[Problem details] Nothing but the lines from the one containing "nothing => glue (royal blue) (201 423)" through the end of the entries should be set down, each exactly as written.

[Supplied entries]
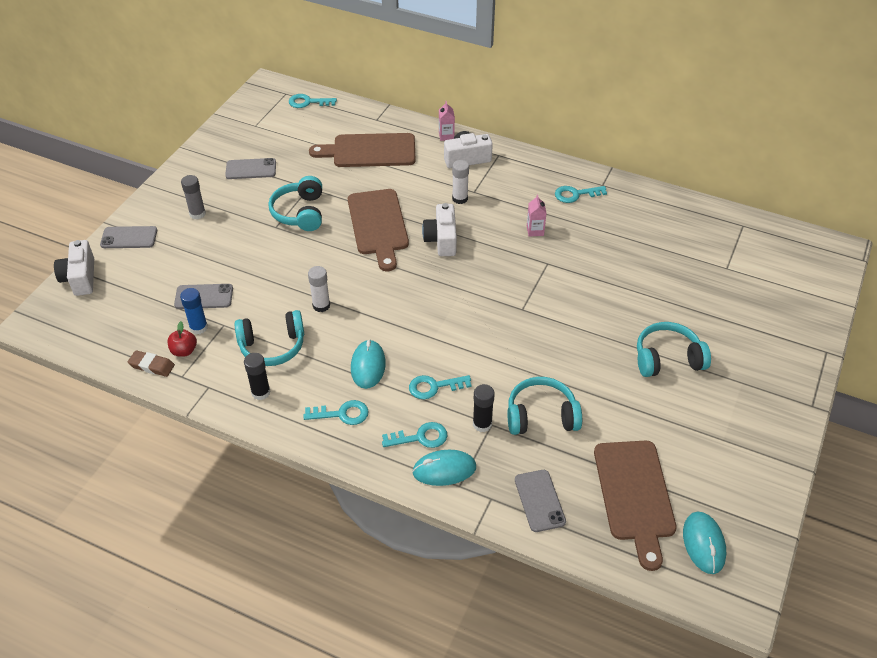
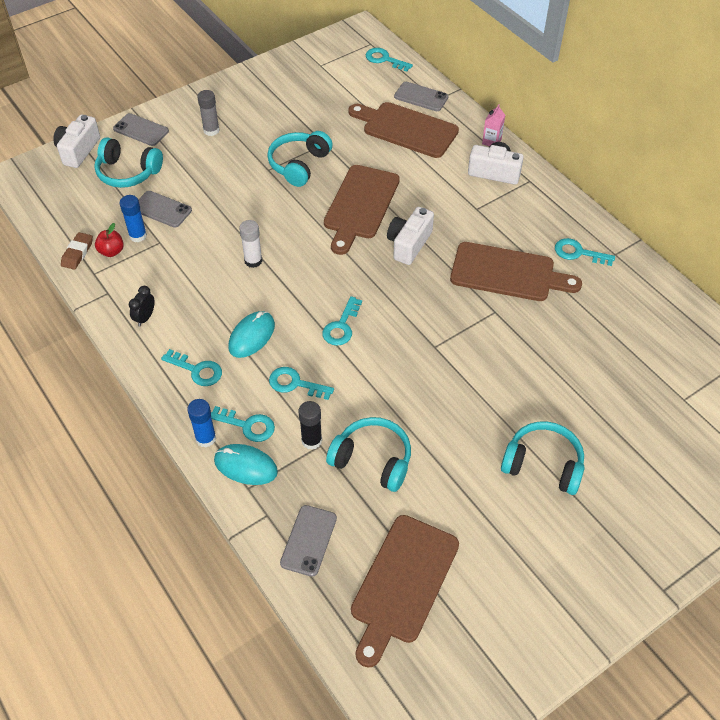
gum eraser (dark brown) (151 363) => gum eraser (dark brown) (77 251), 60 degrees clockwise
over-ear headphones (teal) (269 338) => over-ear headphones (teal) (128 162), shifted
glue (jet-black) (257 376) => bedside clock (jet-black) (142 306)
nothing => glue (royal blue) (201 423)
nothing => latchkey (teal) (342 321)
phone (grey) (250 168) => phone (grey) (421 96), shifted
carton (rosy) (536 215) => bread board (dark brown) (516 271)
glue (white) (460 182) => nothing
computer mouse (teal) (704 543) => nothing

[Problem solution]
nothing => glue (royal blue) (201 423)
nothing => latchkey (teal) (342 321)
phone (grey) (250 168) => phone (grey) (421 96), shifted
carton (rosy) (536 215) => bread board (dark brown) (516 271)
glue (white) (460 182) => nothing
computer mouse (teal) (704 543) => nothing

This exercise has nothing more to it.